**DATA TO EXAMINE**
==========
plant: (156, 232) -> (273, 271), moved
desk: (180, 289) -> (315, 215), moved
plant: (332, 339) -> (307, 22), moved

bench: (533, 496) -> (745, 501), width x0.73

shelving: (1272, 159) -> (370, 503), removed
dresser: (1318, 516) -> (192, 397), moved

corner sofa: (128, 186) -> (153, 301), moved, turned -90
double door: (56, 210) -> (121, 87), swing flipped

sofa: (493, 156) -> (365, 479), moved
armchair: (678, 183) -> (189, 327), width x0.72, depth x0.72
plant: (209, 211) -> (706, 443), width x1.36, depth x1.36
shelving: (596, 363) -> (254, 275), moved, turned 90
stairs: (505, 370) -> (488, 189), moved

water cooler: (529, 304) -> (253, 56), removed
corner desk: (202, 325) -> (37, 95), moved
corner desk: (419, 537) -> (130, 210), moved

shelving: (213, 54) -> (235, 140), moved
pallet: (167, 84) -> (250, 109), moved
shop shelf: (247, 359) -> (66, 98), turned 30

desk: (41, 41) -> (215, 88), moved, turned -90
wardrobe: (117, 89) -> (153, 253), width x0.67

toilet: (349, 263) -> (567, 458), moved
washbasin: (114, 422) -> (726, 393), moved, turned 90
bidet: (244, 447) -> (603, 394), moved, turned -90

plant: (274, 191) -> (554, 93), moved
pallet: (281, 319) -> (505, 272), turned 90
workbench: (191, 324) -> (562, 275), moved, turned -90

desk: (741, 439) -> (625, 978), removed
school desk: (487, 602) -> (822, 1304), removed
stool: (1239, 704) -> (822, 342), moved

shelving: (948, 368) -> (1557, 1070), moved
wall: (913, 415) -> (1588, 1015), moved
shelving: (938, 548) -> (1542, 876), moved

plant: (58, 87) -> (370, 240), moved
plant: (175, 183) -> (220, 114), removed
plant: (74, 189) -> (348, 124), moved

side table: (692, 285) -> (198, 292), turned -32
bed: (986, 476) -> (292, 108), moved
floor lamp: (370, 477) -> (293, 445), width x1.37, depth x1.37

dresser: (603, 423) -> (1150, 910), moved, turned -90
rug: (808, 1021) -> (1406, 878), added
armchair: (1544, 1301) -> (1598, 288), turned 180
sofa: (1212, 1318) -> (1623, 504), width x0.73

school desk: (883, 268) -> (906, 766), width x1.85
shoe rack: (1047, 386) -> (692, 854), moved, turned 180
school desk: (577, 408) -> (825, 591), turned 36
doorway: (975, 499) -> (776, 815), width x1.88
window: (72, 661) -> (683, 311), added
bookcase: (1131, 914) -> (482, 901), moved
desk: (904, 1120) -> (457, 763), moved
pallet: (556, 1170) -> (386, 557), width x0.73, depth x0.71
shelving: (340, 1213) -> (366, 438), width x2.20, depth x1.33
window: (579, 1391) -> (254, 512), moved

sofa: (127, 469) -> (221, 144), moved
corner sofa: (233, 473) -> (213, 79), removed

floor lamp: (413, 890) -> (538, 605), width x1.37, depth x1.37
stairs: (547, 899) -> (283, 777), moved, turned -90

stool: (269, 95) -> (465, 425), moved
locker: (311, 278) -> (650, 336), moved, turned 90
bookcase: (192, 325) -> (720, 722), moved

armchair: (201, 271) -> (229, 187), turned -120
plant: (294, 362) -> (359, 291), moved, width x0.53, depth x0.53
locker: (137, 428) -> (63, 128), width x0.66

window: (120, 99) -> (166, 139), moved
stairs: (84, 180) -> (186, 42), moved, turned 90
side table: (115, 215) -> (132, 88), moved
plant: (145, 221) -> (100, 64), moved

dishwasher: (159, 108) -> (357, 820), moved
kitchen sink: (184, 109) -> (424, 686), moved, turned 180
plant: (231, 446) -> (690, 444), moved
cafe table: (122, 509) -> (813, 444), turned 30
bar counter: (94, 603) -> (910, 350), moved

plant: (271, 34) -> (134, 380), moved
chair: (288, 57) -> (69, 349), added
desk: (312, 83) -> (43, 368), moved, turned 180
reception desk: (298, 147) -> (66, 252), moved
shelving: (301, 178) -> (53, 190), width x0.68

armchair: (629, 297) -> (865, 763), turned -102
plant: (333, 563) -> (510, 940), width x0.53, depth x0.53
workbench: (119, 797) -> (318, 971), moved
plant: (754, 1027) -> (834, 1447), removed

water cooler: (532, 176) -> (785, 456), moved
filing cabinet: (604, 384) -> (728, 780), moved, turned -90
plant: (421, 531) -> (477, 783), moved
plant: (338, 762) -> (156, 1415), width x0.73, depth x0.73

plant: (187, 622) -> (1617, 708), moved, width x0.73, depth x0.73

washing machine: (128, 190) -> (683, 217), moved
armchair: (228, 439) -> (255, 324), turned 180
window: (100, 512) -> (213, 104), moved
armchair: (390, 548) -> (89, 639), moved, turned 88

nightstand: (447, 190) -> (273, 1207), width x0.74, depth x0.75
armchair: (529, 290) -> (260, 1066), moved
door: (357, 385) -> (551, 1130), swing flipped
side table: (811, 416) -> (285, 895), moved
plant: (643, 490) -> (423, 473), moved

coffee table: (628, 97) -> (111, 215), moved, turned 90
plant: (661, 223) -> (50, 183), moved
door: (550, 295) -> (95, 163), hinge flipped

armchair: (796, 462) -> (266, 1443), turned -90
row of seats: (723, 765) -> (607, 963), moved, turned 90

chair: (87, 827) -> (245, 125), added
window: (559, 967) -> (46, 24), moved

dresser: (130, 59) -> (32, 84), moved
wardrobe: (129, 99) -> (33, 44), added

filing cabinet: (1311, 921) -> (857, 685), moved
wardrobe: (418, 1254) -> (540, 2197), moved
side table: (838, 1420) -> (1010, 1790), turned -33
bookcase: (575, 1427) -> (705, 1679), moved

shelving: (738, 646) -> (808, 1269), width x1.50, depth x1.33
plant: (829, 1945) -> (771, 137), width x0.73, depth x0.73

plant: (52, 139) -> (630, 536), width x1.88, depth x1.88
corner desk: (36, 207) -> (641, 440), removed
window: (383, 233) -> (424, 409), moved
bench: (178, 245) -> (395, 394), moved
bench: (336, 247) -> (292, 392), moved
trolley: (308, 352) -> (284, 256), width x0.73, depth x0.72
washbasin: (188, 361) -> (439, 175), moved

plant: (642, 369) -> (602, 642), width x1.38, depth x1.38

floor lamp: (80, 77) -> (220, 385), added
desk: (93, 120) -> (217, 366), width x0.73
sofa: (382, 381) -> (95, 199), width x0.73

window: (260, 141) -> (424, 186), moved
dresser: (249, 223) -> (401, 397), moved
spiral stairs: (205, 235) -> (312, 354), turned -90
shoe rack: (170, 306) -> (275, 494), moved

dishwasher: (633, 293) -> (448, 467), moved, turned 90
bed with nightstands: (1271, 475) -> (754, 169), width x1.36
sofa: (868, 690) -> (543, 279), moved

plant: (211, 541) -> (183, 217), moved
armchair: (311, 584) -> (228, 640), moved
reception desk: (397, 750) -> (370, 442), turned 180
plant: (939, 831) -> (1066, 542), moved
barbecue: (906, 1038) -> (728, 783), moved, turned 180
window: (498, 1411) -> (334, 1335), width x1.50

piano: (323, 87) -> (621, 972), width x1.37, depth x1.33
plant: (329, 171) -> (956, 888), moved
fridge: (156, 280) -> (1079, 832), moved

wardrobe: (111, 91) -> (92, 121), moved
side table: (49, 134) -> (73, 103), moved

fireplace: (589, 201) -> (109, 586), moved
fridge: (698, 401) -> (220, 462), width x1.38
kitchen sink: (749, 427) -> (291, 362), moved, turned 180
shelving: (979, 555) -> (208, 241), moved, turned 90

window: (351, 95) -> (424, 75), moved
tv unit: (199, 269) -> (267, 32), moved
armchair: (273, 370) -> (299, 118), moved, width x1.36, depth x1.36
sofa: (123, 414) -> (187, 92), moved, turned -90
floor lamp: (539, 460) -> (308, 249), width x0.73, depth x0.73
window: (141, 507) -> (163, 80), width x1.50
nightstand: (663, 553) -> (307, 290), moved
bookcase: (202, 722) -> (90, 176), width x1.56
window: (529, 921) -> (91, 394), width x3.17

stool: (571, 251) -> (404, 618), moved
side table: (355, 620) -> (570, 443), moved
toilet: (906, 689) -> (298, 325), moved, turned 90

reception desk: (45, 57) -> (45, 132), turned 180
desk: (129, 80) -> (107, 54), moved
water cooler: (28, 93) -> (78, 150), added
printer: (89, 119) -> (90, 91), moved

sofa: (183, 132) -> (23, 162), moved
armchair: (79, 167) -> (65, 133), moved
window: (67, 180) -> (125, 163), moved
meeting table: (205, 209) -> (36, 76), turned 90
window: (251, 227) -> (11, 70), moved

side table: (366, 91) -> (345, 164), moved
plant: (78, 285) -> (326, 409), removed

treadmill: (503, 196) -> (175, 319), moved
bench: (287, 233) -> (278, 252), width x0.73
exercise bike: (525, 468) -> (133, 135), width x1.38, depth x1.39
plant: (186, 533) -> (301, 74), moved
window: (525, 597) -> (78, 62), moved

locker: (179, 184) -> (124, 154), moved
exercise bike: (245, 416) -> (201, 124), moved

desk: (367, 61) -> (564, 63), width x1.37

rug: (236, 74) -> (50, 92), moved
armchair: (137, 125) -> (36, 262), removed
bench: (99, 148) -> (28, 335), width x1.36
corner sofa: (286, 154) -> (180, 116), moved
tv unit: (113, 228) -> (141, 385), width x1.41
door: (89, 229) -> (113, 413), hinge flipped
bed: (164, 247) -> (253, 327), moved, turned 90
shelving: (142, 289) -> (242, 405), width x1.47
==========
Referring to the material above, set down exactly the lines between the line with "shelving: (596, 363)" and the line with "desk: (904, 1120) -> (457, 763), moved", inclusive, and no other lines.

**ANSWER SPACE**
shelving: (596, 363) -> (254, 275), moved, turned 90
stairs: (505, 370) -> (488, 189), moved

water cooler: (529, 304) -> (253, 56), removed
corner desk: (202, 325) -> (37, 95), moved
corner desk: (419, 537) -> (130, 210), moved

shelving: (213, 54) -> (235, 140), moved
pallet: (167, 84) -> (250, 109), moved
shop shelf: (247, 359) -> (66, 98), turned 30

desk: (41, 41) -> (215, 88), moved, turned -90
wardrobe: (117, 89) -> (153, 253), width x0.67

toilet: (349, 263) -> (567, 458), moved
washbasin: (114, 422) -> (726, 393), moved, turned 90
bidet: (244, 447) -> (603, 394), moved, turned -90

plant: (274, 191) -> (554, 93), moved
pallet: (281, 319) -> (505, 272), turned 90
workbench: (191, 324) -> (562, 275), moved, turned -90

desk: (741, 439) -> (625, 978), removed
school desk: (487, 602) -> (822, 1304), removed
stool: (1239, 704) -> (822, 342), moved

shelving: (948, 368) -> (1557, 1070), moved
wall: (913, 415) -> (1588, 1015), moved
shelving: (938, 548) -> (1542, 876), moved

plant: (58, 87) -> (370, 240), moved
plant: (175, 183) -> (220, 114), removed
plant: (74, 189) -> (348, 124), moved

side table: (692, 285) -> (198, 292), turned -32
bed: (986, 476) -> (292, 108), moved
floor lamp: (370, 477) -> (293, 445), width x1.37, depth x1.37

dresser: (603, 423) -> (1150, 910), moved, turned -90
rug: (808, 1021) -> (1406, 878), added
armchair: (1544, 1301) -> (1598, 288), turned 180
sofa: (1212, 1318) -> (1623, 504), width x0.73

school desk: (883, 268) -> (906, 766), width x1.85
shoe rack: (1047, 386) -> (692, 854), moved, turned 180
school desk: (577, 408) -> (825, 591), turned 36
doorway: (975, 499) -> (776, 815), width x1.88
window: (72, 661) -> (683, 311), added
bookcase: (1131, 914) -> (482, 901), moved
desk: (904, 1120) -> (457, 763), moved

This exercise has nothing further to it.